** Your goal **
The answer must match the material word for word, with every line included.

----

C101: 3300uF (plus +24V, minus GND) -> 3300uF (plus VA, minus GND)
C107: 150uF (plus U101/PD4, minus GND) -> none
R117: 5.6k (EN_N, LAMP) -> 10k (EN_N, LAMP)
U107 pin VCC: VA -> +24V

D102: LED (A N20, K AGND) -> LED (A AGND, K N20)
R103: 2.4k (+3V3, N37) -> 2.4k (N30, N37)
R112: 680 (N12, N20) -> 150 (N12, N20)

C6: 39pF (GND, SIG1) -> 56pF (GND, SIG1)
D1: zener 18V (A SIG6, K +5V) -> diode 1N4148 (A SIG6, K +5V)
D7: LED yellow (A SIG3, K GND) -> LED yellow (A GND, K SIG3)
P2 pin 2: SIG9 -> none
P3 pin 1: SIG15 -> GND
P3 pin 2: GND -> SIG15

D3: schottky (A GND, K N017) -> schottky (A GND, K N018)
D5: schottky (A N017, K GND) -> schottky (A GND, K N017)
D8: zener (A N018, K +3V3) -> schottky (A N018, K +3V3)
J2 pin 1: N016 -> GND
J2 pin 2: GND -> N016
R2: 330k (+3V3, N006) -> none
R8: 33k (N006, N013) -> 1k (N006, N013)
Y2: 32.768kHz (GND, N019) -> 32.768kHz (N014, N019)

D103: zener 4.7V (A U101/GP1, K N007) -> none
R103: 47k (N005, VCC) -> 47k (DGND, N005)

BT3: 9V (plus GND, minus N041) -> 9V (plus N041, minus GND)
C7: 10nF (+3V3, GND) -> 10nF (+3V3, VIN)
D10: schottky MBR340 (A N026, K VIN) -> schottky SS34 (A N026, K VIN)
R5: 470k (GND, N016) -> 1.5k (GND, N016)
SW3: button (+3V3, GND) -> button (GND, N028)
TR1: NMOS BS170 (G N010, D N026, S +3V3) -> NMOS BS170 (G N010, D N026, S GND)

----

** Exercise response **
C101: 3300uF (plus +24V, minus GND) -> 3300uF (plus VA, minus GND)
C107: 150uF (plus U101/PD4, minus GND) -> none
R117: 5.6k (EN_N, LAMP) -> 10k (EN_N, LAMP)
U107 pin VCC: VA -> +24V

D102: LED (A N20, K AGND) -> LED (A AGND, K N20)
R103: 2.4k (+3V3, N37) -> 2.4k (N30, N37)
R112: 680 (N12, N20) -> 150 (N12, N20)

C6: 39pF (GND, SIG1) -> 56pF (GND, SIG1)
D1: zener 18V (A SIG6, K +5V) -> diode 1N4148 (A SIG6, K +5V)
D7: LED yellow (A SIG3, K GND) -> LED yellow (A GND, K SIG3)
P2 pin 2: SIG9 -> none
P3 pin 1: SIG15 -> GND
P3 pin 2: GND -> SIG15

D3: schottky (A GND, K N017) -> schottky (A GND, K N018)
D5: schottky (A N017, K GND) -> schottky (A GND, K N017)
D8: zener (A N018, K +3V3) -> schottky (A N018, K +3V3)
J2 pin 1: N016 -> GND
J2 pin 2: GND -> N016
R2: 330k (+3V3, N006) -> none
R8: 33k (N006, N013) -> 1k (N006, N013)
Y2: 32.768kHz (GND, N019) -> 32.768kHz (N014, N019)

D103: zener 4.7V (A U101/GP1, K N007) -> none
R103: 47k (N005, VCC) -> 47k (DGND, N005)

BT3: 9V (plus GND, minus N041) -> 9V (plus N041, minus GND)
C7: 10nF (+3V3, GND) -> 10nF (+3V3, VIN)
D10: schottky MBR340 (A N026, K VIN) -> schottky SS34 (A N026, K VIN)
R5: 470k (GND, N016) -> 1.5k (GND, N016)
SW3: button (+3V3, GND) -> button (GND, N028)
TR1: NMOS BS170 (G N010, D N026, S +3V3) -> NMOS BS170 (G N010, D N026, S GND)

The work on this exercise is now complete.